» **Data to use**
=======
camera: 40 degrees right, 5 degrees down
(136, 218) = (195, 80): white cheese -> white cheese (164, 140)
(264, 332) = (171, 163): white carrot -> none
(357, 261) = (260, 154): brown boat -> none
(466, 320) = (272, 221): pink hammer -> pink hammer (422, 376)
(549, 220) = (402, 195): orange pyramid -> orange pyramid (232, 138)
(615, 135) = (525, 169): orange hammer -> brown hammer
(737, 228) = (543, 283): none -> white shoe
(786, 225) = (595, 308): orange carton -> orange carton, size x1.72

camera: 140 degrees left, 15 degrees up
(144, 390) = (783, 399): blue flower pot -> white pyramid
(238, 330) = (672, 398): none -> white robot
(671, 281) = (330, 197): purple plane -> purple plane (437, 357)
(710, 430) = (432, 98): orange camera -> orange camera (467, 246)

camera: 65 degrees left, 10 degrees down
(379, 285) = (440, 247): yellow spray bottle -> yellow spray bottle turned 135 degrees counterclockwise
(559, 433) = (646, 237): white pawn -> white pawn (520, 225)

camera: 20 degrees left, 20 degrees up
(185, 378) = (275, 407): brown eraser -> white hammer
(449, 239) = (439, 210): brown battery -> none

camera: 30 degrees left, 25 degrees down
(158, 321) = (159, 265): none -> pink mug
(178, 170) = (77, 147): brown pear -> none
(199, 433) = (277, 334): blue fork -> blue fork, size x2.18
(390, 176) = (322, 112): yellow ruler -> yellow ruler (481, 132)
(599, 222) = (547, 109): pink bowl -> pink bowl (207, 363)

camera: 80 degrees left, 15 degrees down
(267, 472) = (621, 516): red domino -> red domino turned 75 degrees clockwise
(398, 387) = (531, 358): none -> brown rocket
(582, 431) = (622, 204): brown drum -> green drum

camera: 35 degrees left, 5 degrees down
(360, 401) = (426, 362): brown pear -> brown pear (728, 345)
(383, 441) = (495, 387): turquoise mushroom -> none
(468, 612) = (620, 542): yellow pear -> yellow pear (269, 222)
=======
» **Problem statement**
Set down every entry once more, exactly as it was written above.

» **Response area**
camera: 40 degrees right, 5 degrees down
(136, 218) = (195, 80): white cheese -> white cheese (164, 140)
(264, 332) = (171, 163): white carrot -> none
(357, 261) = (260, 154): brown boat -> none
(466, 320) = (272, 221): pink hammer -> pink hammer (422, 376)
(549, 220) = (402, 195): orange pyramid -> orange pyramid (232, 138)
(615, 135) = (525, 169): orange hammer -> brown hammer
(737, 228) = (543, 283): none -> white shoe
(786, 225) = (595, 308): orange carton -> orange carton, size x1.72

camera: 140 degrees left, 15 degrees up
(144, 390) = (783, 399): blue flower pot -> white pyramid
(238, 330) = (672, 398): none -> white robot
(671, 281) = (330, 197): purple plane -> purple plane (437, 357)
(710, 430) = (432, 98): orange camera -> orange camera (467, 246)

camera: 65 degrees left, 10 degrees down
(379, 285) = (440, 247): yellow spray bottle -> yellow spray bottle turned 135 degrees counterclockwise
(559, 433) = (646, 237): white pawn -> white pawn (520, 225)

camera: 20 degrees left, 20 degrees up
(185, 378) = (275, 407): brown eraser -> white hammer
(449, 239) = (439, 210): brown battery -> none

camera: 30 degrees left, 25 degrees down
(158, 321) = (159, 265): none -> pink mug
(178, 170) = (77, 147): brown pear -> none
(199, 433) = (277, 334): blue fork -> blue fork, size x2.18
(390, 176) = (322, 112): yellow ruler -> yellow ruler (481, 132)
(599, 222) = (547, 109): pink bowl -> pink bowl (207, 363)

camera: 80 degrees left, 15 degrees down
(267, 472) = (621, 516): red domino -> red domino turned 75 degrees clockwise
(398, 387) = (531, 358): none -> brown rocket
(582, 431) = (622, 204): brown drum -> green drum

camera: 35 degrees left, 5 degrees down
(360, 401) = (426, 362): brown pear -> brown pear (728, 345)
(383, 441) = (495, 387): turquoise mushroom -> none
(468, 612) = (620, 542): yellow pear -> yellow pear (269, 222)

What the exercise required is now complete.